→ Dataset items

+++

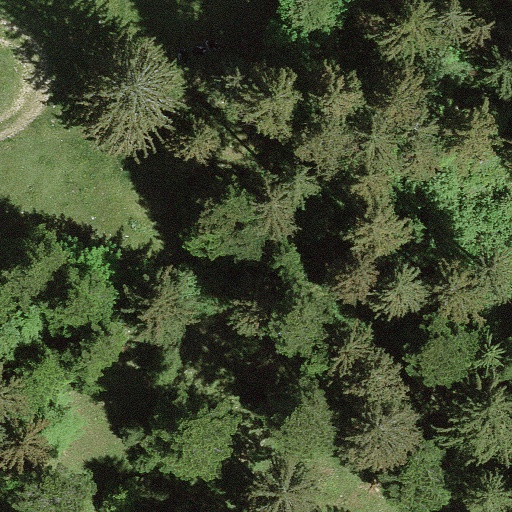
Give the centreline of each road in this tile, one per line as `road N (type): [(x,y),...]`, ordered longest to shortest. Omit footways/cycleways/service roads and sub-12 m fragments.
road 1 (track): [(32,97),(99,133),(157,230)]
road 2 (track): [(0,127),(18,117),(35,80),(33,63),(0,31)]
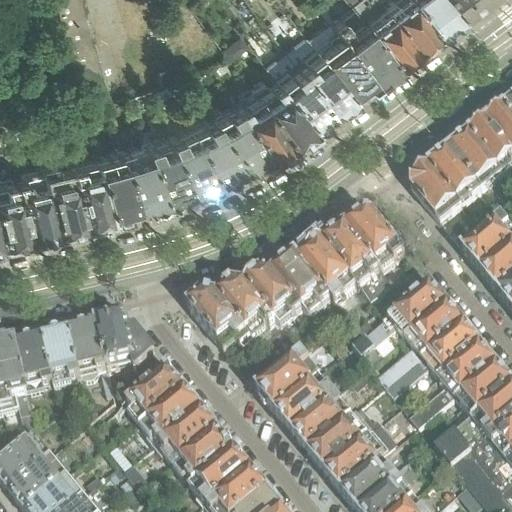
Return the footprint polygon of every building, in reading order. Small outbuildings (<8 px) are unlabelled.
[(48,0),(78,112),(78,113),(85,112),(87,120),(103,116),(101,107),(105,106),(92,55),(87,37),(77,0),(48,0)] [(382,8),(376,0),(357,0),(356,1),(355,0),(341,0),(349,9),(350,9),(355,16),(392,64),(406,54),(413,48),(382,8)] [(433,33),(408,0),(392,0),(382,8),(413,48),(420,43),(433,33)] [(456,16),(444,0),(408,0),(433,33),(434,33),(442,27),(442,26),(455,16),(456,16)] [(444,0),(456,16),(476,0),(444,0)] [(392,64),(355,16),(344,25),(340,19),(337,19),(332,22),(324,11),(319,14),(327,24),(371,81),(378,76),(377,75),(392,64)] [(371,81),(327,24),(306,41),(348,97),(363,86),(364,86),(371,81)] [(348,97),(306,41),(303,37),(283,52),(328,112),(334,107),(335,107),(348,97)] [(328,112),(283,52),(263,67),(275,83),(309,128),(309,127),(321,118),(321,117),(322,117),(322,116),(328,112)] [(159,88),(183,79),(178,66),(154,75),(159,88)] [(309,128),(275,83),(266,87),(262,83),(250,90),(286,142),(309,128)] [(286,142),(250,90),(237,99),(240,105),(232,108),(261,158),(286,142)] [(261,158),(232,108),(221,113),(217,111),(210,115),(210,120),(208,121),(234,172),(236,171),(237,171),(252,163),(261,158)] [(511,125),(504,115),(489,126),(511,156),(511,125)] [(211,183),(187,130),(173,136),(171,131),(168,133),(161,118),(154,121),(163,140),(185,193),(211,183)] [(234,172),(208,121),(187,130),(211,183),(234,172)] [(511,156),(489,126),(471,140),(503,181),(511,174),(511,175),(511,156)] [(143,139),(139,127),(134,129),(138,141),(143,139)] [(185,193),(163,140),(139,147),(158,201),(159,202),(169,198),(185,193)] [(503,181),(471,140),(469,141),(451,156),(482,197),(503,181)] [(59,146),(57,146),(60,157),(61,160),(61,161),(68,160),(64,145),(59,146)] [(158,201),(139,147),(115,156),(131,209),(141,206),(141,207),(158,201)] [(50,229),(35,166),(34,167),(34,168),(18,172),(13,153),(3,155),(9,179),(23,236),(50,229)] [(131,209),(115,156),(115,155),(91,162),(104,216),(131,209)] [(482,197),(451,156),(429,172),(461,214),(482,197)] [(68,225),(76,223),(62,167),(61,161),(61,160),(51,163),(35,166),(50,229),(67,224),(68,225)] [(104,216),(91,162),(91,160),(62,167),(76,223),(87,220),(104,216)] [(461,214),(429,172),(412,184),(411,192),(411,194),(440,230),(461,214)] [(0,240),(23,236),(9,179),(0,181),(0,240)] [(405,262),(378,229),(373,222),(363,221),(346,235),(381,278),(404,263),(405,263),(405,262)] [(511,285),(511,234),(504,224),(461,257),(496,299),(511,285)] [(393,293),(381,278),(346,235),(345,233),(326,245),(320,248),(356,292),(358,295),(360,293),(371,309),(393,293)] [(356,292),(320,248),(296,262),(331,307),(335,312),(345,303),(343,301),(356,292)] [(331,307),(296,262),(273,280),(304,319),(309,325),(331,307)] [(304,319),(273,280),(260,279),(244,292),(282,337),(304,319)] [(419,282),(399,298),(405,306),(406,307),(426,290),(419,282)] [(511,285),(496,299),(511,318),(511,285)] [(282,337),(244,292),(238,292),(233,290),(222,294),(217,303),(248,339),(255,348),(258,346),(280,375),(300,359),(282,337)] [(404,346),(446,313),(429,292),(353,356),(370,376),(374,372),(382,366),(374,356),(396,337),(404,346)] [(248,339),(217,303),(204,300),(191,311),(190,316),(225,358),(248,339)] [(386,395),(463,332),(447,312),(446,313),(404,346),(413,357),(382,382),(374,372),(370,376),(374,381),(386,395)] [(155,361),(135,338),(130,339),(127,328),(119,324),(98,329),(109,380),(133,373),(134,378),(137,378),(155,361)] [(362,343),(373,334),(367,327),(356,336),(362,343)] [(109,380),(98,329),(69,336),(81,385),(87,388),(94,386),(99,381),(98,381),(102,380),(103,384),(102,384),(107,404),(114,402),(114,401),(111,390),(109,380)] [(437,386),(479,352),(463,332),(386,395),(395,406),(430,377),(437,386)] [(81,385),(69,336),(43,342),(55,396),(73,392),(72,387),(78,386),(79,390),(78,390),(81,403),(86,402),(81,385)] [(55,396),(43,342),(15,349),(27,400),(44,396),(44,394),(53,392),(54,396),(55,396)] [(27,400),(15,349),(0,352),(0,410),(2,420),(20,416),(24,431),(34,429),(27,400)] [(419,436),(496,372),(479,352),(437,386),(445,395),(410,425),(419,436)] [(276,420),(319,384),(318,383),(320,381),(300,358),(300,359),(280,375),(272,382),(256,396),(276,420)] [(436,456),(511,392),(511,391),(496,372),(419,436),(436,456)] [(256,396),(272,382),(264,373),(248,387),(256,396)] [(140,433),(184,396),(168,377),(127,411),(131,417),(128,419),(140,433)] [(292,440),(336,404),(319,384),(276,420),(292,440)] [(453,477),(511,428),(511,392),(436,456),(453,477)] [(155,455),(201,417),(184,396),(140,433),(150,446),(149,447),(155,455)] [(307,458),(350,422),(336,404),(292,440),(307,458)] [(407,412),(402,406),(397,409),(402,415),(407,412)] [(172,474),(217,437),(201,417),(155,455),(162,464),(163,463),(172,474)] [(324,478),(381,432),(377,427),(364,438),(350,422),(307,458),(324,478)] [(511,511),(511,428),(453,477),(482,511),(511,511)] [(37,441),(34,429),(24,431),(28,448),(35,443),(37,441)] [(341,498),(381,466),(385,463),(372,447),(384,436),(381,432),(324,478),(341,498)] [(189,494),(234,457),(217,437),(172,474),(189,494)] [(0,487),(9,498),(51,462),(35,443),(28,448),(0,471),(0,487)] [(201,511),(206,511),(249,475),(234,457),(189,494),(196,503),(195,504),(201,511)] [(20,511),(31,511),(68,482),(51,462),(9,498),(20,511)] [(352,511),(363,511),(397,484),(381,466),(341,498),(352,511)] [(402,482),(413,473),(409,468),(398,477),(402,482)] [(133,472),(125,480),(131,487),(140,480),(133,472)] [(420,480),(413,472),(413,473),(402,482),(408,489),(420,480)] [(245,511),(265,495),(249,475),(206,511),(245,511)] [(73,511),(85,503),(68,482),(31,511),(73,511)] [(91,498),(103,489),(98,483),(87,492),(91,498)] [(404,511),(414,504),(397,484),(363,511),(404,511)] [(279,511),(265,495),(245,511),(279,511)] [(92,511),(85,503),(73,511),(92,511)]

+++

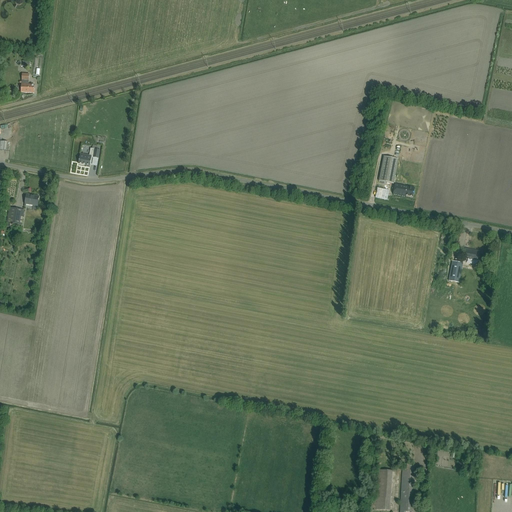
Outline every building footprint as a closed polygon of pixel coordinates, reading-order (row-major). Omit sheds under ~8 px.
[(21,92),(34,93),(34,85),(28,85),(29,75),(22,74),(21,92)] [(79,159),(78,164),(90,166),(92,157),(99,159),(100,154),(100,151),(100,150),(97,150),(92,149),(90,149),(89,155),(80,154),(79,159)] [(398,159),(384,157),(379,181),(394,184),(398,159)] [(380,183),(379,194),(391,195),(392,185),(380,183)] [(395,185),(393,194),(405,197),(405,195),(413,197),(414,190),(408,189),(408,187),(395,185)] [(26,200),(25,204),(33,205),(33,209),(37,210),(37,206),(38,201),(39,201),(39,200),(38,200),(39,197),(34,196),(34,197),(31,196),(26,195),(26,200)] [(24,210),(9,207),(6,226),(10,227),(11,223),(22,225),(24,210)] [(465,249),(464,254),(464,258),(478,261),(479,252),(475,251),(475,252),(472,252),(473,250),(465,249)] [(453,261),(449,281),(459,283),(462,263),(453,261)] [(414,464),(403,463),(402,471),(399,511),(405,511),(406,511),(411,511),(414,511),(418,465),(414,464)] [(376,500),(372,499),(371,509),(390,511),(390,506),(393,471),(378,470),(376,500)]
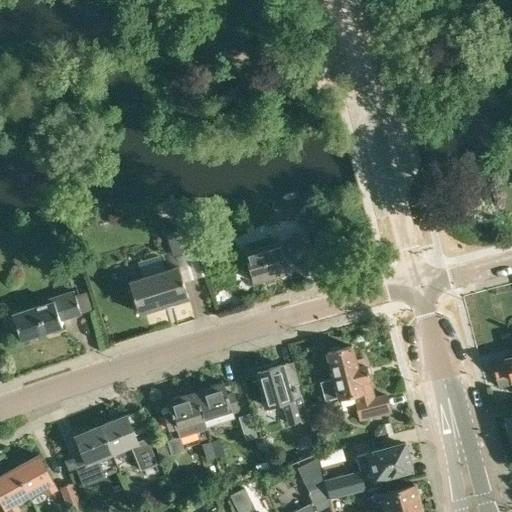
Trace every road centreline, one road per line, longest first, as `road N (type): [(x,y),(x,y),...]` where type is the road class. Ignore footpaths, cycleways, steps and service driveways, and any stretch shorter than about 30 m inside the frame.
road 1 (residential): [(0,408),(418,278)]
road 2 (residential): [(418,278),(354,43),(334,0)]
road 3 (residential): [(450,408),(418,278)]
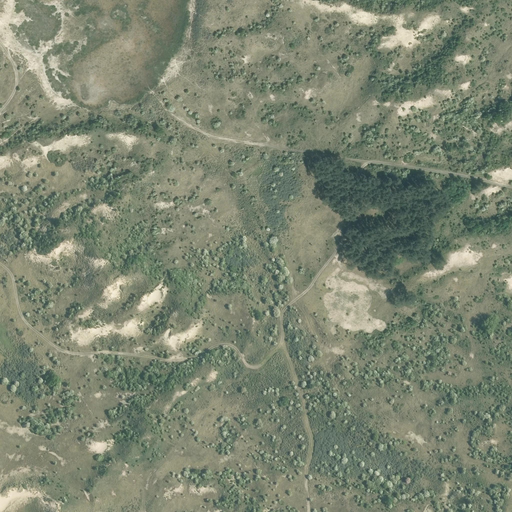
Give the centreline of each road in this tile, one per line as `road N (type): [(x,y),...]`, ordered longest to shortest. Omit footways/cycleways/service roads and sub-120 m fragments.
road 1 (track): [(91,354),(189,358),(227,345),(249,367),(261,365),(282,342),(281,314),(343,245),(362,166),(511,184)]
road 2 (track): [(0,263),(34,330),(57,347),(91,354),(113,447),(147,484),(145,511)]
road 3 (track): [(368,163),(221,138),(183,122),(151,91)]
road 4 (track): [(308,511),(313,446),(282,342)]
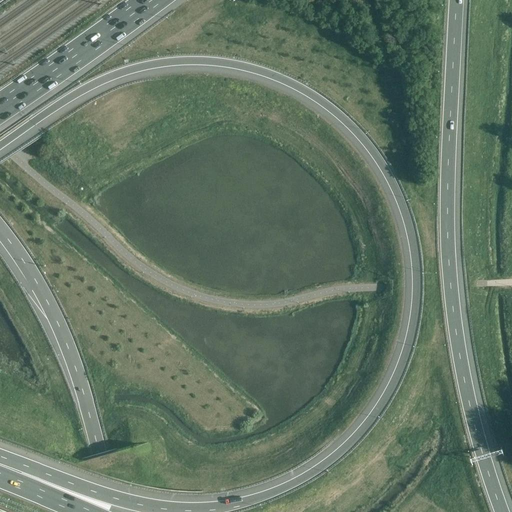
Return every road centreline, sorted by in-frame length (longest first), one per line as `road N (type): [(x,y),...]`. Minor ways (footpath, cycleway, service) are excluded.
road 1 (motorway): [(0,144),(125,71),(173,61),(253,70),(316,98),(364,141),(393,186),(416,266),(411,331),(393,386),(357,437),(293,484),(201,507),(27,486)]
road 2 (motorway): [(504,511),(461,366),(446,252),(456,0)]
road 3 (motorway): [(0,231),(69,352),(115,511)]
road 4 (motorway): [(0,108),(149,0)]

+++

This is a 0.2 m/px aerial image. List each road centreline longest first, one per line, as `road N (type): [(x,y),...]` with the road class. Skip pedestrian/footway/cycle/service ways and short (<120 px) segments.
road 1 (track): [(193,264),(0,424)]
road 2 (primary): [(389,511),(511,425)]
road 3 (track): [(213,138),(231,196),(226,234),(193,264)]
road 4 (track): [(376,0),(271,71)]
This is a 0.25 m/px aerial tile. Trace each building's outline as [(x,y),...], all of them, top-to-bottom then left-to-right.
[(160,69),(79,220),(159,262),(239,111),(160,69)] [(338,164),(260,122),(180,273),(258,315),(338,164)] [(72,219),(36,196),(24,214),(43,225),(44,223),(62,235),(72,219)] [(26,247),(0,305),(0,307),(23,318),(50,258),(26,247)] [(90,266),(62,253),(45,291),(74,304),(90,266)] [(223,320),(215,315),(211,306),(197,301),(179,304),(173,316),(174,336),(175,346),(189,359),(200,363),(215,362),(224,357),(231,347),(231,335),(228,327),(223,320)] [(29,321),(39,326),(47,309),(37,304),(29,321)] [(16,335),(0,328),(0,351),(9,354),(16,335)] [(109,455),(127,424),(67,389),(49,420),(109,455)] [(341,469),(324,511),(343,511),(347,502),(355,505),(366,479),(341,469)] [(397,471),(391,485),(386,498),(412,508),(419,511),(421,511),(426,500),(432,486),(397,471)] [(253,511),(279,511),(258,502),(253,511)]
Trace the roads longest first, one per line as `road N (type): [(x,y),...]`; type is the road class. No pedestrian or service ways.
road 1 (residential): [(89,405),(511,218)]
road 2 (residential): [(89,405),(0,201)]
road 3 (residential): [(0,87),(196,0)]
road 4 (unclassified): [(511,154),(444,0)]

+++

→ Requirements
Write out the lines of these records verbatim, beginning at the line that contains "sub-12 m fragments." and stopping after the line that contains "road 2 (track): [(0,127),(18,117),(35,80),(33,63),(0,31)]". Include both of those lines and nothing else.

→ Reply
Give the centreline of each road in this tile, one per line as `road N (type): [(x,y),...]`, ordered longest to shortest. Omit footways/cycleways/service roads and sub-12 m fragments.
road 1 (track): [(32,97),(99,133),(157,230)]
road 2 (track): [(0,127),(18,117),(35,80),(33,63),(0,31)]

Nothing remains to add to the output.